Nothing but an exact copy is wanted here: the line with "green pentagon at" and all the lines that follow it in the entries below.

** Task data follows **

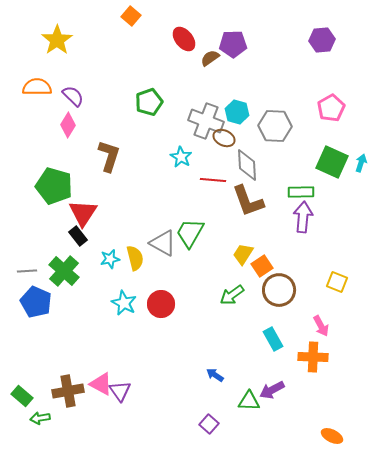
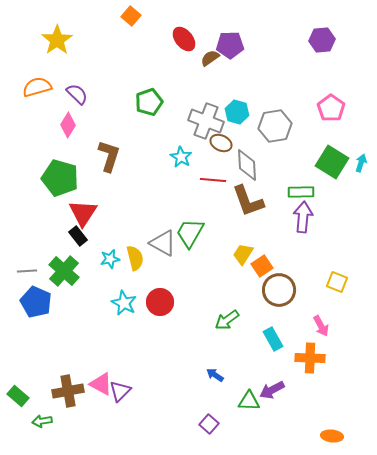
purple pentagon at (233, 44): moved 3 px left, 1 px down
orange semicircle at (37, 87): rotated 16 degrees counterclockwise
purple semicircle at (73, 96): moved 4 px right, 2 px up
pink pentagon at (331, 108): rotated 8 degrees counterclockwise
gray hexagon at (275, 126): rotated 12 degrees counterclockwise
brown ellipse at (224, 138): moved 3 px left, 5 px down
green square at (332, 162): rotated 8 degrees clockwise
green pentagon at (54, 186): moved 6 px right, 8 px up
green arrow at (232, 295): moved 5 px left, 25 px down
red circle at (161, 304): moved 1 px left, 2 px up
orange cross at (313, 357): moved 3 px left, 1 px down
purple triangle at (120, 391): rotated 20 degrees clockwise
green rectangle at (22, 396): moved 4 px left
green arrow at (40, 418): moved 2 px right, 3 px down
orange ellipse at (332, 436): rotated 20 degrees counterclockwise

** End of Task data **

> [Result]
green pentagon at (54, 186): moved 6 px right, 8 px up
green arrow at (232, 295): moved 5 px left, 25 px down
red circle at (161, 304): moved 1 px left, 2 px up
orange cross at (313, 357): moved 3 px left, 1 px down
purple triangle at (120, 391): rotated 20 degrees clockwise
green rectangle at (22, 396): moved 4 px left
green arrow at (40, 418): moved 2 px right, 3 px down
orange ellipse at (332, 436): rotated 20 degrees counterclockwise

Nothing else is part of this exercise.